>>
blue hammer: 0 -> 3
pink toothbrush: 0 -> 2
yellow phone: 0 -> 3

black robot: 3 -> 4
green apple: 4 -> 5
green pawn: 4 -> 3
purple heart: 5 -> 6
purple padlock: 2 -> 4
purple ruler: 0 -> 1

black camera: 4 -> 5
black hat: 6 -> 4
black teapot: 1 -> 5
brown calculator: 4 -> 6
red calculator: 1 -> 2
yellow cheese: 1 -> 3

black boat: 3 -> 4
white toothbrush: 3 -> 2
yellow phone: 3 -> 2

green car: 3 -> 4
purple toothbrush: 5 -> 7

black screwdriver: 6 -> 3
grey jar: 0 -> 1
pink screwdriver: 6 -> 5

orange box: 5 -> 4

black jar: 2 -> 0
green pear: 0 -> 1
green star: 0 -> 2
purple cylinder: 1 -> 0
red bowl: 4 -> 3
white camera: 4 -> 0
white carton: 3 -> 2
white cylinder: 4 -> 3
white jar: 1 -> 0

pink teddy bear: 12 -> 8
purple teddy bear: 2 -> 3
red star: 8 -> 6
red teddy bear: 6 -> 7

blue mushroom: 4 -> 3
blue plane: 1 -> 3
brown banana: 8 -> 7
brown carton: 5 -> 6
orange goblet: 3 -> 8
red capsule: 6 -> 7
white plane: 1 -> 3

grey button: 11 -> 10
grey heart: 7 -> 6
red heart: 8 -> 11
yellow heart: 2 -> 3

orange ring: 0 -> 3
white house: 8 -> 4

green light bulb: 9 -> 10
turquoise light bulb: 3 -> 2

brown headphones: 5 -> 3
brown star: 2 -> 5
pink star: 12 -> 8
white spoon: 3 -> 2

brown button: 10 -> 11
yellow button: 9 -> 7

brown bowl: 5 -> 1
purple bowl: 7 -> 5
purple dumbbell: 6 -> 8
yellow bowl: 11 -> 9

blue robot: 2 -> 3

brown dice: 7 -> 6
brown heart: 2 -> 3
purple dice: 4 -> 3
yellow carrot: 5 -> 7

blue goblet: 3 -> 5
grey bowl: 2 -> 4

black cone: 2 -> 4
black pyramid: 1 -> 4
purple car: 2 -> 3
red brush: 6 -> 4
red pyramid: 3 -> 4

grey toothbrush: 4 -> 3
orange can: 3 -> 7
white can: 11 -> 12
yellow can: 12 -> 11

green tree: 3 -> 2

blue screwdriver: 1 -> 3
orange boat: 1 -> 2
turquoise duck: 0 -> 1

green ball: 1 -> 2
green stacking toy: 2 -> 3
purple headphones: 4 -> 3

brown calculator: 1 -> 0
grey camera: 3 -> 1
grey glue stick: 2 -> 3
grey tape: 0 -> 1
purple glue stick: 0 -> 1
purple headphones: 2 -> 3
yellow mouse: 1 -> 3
<<
*Directions*
Every line of the data above should be reproduced word for word.

*Task answer*
blue hammer: 0 -> 3
pink toothbrush: 0 -> 2
yellow phone: 0 -> 3

black robot: 3 -> 4
green apple: 4 -> 5
green pawn: 4 -> 3
purple heart: 5 -> 6
purple padlock: 2 -> 4
purple ruler: 0 -> 1

black camera: 4 -> 5
black hat: 6 -> 4
black teapot: 1 -> 5
brown calculator: 4 -> 6
red calculator: 1 -> 2
yellow cheese: 1 -> 3

black boat: 3 -> 4
white toothbrush: 3 -> 2
yellow phone: 3 -> 2

green car: 3 -> 4
purple toothbrush: 5 -> 7

black screwdriver: 6 -> 3
grey jar: 0 -> 1
pink screwdriver: 6 -> 5

orange box: 5 -> 4

black jar: 2 -> 0
green pear: 0 -> 1
green star: 0 -> 2
purple cylinder: 1 -> 0
red bowl: 4 -> 3
white camera: 4 -> 0
white carton: 3 -> 2
white cylinder: 4 -> 3
white jar: 1 -> 0

pink teddy bear: 12 -> 8
purple teddy bear: 2 -> 3
red star: 8 -> 6
red teddy bear: 6 -> 7

blue mushroom: 4 -> 3
blue plane: 1 -> 3
brown banana: 8 -> 7
brown carton: 5 -> 6
orange goblet: 3 -> 8
red capsule: 6 -> 7
white plane: 1 -> 3

grey button: 11 -> 10
grey heart: 7 -> 6
red heart: 8 -> 11
yellow heart: 2 -> 3

orange ring: 0 -> 3
white house: 8 -> 4

green light bulb: 9 -> 10
turquoise light bulb: 3 -> 2

brown headphones: 5 -> 3
brown star: 2 -> 5
pink star: 12 -> 8
white spoon: 3 -> 2

brown button: 10 -> 11
yellow button: 9 -> 7

brown bowl: 5 -> 1
purple bowl: 7 -> 5
purple dumbbell: 6 -> 8
yellow bowl: 11 -> 9

blue robot: 2 -> 3

brown dice: 7 -> 6
brown heart: 2 -> 3
purple dice: 4 -> 3
yellow carrot: 5 -> 7

blue goblet: 3 -> 5
grey bowl: 2 -> 4

black cone: 2 -> 4
black pyramid: 1 -> 4
purple car: 2 -> 3
red brush: 6 -> 4
red pyramid: 3 -> 4

grey toothbrush: 4 -> 3
orange can: 3 -> 7
white can: 11 -> 12
yellow can: 12 -> 11

green tree: 3 -> 2

blue screwdriver: 1 -> 3
orange boat: 1 -> 2
turquoise duck: 0 -> 1

green ball: 1 -> 2
green stacking toy: 2 -> 3
purple headphones: 4 -> 3

brown calculator: 1 -> 0
grey camera: 3 -> 1
grey glue stick: 2 -> 3
grey tape: 0 -> 1
purple glue stick: 0 -> 1
purple headphones: 2 -> 3
yellow mouse: 1 -> 3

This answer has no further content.